(Data shown)

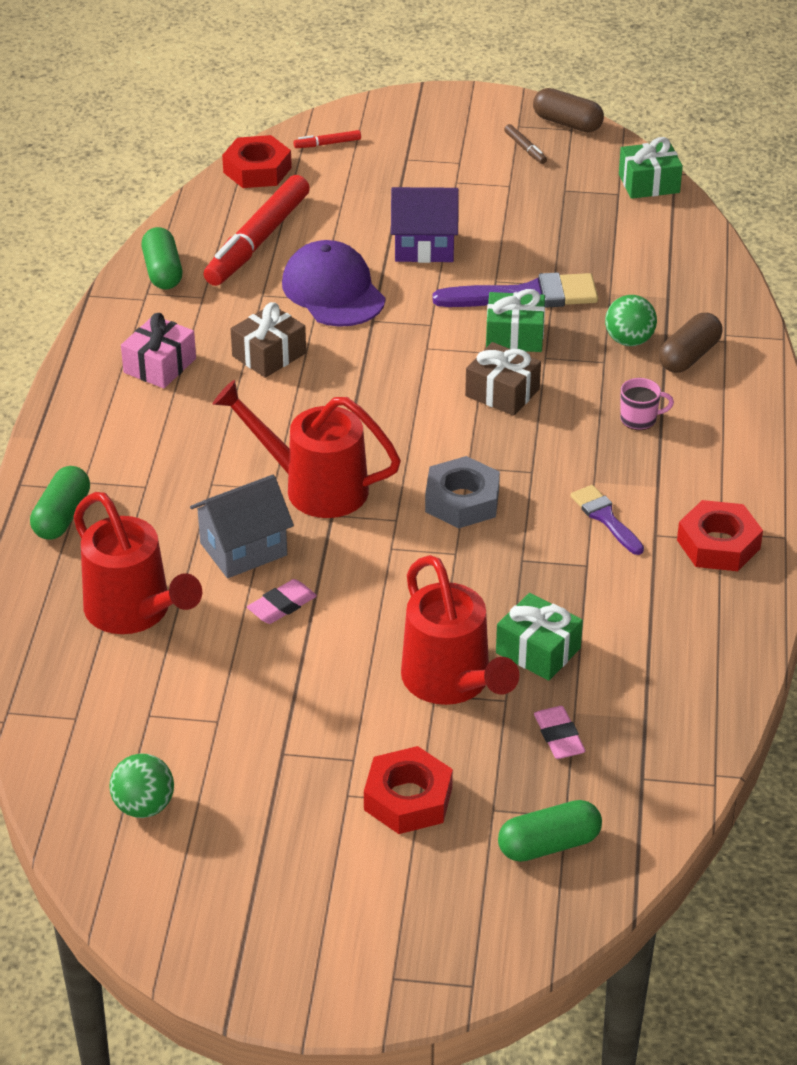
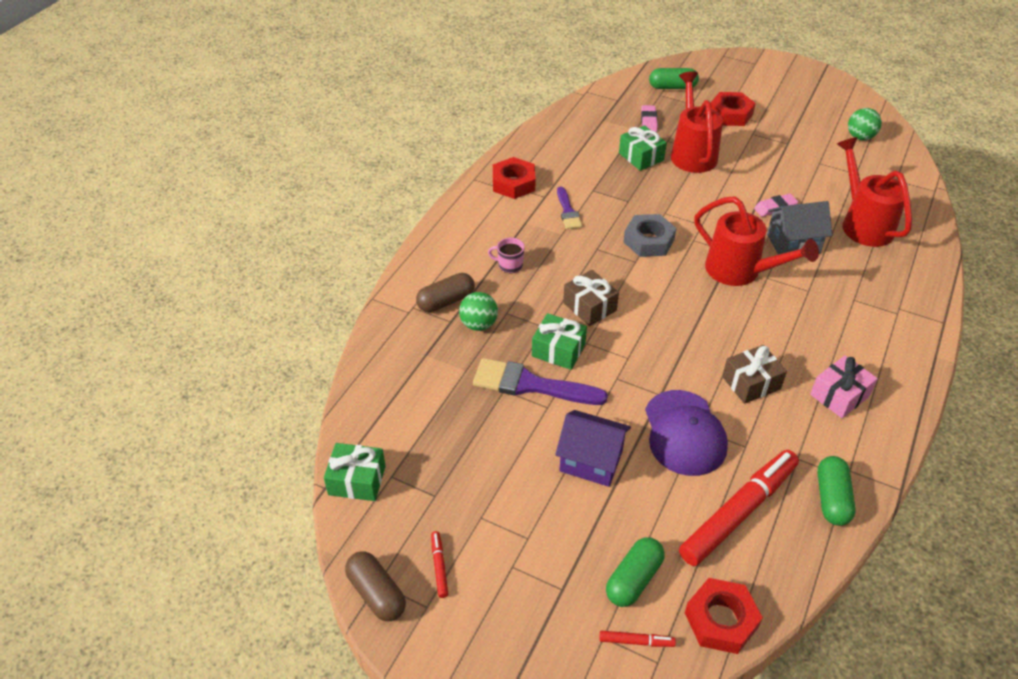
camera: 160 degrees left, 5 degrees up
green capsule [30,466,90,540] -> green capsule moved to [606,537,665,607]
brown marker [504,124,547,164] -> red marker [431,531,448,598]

(Your task) In the listing above, find the line with "green capsule [30,466,90,540]", then copy it and every later line exactly, through the last line, and nothing else.

(Solution below)
green capsule [30,466,90,540] -> green capsule moved to [606,537,665,607]
brown marker [504,124,547,164] -> red marker [431,531,448,598]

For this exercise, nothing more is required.